Task statement: Give back exactly the lines of the data below, starting with the line that has "grey fork [270,187,360,214]" and going on through the line that has "green domino [435,86,488,125]".
------ Data section
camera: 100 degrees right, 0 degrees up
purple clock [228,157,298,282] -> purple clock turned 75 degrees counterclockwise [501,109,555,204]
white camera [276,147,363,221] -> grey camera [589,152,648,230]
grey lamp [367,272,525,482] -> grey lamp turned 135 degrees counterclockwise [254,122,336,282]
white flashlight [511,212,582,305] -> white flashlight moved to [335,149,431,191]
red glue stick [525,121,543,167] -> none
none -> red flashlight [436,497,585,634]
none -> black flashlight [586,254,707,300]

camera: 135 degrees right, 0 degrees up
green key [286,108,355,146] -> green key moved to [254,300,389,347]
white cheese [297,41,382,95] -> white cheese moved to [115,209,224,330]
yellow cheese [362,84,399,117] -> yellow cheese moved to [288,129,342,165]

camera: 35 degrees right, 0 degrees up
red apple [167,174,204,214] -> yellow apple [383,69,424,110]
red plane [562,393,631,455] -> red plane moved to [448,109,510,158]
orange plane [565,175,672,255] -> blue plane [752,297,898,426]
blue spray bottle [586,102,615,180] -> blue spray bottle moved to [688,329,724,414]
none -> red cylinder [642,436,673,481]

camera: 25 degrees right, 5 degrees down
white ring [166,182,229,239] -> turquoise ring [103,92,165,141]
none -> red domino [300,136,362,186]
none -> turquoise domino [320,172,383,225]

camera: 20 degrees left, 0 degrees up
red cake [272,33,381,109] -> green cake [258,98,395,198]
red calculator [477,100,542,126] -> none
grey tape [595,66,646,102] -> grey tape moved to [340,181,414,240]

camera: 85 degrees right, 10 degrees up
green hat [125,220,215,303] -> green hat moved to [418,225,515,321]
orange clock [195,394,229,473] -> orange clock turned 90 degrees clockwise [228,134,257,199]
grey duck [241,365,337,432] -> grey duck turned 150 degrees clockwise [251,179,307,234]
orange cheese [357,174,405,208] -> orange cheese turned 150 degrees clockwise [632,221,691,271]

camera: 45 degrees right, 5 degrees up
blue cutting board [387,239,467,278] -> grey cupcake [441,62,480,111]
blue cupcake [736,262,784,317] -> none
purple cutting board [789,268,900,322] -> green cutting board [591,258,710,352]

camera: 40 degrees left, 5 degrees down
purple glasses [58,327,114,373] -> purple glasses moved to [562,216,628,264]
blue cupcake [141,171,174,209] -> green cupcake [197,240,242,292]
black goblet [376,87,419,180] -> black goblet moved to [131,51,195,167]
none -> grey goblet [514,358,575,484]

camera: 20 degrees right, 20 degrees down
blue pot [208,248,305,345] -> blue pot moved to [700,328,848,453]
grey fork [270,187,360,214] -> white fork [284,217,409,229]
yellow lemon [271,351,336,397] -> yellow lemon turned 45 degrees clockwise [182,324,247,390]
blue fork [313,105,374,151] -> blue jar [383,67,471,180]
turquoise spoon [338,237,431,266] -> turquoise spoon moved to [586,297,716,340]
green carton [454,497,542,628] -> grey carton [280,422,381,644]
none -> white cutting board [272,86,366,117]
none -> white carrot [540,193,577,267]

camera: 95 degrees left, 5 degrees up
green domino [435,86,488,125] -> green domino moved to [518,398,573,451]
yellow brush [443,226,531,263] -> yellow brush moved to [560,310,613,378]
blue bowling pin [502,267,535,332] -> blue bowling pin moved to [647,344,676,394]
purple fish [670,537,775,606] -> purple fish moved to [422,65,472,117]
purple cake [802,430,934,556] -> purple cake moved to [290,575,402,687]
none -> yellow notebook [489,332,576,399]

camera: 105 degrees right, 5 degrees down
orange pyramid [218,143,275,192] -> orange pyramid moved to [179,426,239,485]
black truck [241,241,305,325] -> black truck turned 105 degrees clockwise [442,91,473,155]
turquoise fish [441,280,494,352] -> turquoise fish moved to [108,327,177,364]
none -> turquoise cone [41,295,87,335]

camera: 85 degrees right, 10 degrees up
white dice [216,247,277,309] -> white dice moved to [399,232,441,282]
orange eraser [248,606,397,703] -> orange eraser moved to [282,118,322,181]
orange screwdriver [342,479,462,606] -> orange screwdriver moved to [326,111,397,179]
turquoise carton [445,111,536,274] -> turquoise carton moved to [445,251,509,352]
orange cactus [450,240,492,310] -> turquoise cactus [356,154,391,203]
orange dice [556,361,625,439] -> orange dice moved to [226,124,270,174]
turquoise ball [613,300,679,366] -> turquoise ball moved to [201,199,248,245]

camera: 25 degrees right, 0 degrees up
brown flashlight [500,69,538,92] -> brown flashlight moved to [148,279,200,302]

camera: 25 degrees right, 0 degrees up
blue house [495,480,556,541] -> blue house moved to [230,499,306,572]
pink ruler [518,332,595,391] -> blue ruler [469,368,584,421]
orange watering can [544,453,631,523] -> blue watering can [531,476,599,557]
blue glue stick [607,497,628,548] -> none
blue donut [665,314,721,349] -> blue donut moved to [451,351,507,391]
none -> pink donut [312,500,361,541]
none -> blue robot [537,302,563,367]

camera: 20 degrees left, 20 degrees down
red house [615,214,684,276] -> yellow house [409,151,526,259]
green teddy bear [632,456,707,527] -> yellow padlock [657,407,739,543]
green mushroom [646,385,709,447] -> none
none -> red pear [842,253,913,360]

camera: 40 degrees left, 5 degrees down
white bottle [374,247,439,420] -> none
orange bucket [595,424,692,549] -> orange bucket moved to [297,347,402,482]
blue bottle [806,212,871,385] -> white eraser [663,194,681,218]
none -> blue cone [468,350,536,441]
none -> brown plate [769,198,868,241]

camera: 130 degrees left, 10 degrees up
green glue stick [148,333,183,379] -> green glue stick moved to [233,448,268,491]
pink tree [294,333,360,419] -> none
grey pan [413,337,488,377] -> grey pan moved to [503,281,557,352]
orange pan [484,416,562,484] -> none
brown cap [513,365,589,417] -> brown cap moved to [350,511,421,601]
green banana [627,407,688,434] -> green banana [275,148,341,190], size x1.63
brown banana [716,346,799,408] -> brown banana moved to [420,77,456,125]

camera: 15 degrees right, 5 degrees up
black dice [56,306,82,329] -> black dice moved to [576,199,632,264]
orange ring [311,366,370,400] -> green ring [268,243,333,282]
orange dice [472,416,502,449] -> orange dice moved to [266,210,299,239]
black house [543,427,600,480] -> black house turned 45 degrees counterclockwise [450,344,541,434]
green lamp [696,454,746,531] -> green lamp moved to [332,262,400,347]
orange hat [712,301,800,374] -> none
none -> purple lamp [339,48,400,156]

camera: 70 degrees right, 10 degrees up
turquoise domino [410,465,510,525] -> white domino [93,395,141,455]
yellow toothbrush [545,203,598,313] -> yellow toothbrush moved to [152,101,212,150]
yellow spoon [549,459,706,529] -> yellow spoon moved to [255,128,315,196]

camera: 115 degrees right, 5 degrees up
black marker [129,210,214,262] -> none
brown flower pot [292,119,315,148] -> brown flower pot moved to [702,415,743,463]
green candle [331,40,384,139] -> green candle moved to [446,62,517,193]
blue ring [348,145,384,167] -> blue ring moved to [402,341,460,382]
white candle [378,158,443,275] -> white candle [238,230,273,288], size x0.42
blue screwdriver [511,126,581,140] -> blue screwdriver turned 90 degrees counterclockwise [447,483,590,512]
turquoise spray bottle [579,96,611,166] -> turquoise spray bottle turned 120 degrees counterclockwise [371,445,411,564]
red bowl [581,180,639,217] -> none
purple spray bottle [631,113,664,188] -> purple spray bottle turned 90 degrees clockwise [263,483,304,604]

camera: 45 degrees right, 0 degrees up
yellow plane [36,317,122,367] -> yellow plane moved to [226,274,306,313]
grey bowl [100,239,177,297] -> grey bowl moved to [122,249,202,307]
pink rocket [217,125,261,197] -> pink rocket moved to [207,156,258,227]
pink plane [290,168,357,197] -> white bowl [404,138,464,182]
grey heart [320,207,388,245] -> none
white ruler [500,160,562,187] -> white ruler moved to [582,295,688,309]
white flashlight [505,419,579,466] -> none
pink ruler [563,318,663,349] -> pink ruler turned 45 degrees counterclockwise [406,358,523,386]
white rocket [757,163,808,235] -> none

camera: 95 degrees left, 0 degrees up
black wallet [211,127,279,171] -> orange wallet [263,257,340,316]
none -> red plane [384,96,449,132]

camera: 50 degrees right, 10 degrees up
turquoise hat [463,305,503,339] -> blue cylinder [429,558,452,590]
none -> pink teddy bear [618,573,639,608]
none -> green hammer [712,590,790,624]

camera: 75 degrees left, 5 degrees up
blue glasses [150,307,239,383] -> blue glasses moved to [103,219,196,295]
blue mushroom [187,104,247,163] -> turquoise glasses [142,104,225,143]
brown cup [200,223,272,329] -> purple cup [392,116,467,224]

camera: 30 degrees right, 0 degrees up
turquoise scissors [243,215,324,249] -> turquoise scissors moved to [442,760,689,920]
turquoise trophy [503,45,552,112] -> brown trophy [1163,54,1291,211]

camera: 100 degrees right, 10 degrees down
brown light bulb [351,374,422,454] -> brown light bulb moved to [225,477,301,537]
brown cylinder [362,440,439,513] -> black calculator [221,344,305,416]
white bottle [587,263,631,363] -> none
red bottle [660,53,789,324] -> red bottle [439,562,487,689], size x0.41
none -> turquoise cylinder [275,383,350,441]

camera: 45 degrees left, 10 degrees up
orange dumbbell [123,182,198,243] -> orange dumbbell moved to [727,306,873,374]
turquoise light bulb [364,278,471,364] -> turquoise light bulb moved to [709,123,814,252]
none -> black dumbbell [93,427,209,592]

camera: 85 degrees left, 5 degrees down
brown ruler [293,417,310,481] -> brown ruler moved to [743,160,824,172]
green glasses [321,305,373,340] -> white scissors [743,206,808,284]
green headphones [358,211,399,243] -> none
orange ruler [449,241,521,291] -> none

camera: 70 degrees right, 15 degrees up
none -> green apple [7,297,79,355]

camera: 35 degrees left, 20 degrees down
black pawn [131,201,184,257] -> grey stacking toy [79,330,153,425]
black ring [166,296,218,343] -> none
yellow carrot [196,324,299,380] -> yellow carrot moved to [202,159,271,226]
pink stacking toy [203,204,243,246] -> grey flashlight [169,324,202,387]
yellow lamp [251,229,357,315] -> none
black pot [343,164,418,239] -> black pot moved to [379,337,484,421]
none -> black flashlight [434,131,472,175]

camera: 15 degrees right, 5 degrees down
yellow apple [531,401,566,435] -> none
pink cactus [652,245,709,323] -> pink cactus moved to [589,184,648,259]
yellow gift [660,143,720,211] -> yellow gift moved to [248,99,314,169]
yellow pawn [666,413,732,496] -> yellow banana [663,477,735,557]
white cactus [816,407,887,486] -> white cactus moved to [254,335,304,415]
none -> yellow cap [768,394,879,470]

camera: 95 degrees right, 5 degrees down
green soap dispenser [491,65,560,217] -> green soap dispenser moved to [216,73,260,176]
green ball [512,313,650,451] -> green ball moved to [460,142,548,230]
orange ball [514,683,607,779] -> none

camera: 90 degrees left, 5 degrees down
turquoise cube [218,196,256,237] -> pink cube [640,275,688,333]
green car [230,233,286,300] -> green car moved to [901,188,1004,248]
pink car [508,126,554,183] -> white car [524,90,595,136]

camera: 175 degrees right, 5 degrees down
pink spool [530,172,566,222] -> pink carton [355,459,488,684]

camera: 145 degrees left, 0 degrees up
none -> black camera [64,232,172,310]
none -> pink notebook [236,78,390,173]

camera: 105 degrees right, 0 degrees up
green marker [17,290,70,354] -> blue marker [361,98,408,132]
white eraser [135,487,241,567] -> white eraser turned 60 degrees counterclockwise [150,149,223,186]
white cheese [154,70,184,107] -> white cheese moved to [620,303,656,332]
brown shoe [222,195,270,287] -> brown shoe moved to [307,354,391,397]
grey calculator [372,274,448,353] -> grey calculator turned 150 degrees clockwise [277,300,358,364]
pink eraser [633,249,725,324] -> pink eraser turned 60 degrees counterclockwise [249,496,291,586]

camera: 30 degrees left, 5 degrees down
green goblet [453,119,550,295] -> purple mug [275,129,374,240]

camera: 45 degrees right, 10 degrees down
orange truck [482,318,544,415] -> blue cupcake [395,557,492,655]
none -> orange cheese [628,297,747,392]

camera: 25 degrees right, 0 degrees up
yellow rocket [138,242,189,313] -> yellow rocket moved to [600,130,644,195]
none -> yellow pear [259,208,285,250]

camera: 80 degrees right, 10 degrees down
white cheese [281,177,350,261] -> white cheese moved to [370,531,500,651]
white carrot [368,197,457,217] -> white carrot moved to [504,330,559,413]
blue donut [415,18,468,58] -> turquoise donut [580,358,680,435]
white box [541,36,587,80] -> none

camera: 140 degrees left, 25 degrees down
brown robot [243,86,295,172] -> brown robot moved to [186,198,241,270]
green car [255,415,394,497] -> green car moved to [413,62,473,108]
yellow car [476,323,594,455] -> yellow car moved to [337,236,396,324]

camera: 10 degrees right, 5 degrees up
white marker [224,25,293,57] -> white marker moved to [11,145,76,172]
------------
Answer to this exercise:
grey fork [270,187,360,214] -> white fork [284,217,409,229]
yellow lemon [271,351,336,397] -> yellow lemon turned 45 degrees clockwise [182,324,247,390]
blue fork [313,105,374,151] -> blue jar [383,67,471,180]
turquoise spoon [338,237,431,266] -> turquoise spoon moved to [586,297,716,340]
green carton [454,497,542,628] -> grey carton [280,422,381,644]
none -> white cutting board [272,86,366,117]
none -> white carrot [540,193,577,267]

camera: 95 degrees left, 5 degrees up
green domino [435,86,488,125] -> green domino moved to [518,398,573,451]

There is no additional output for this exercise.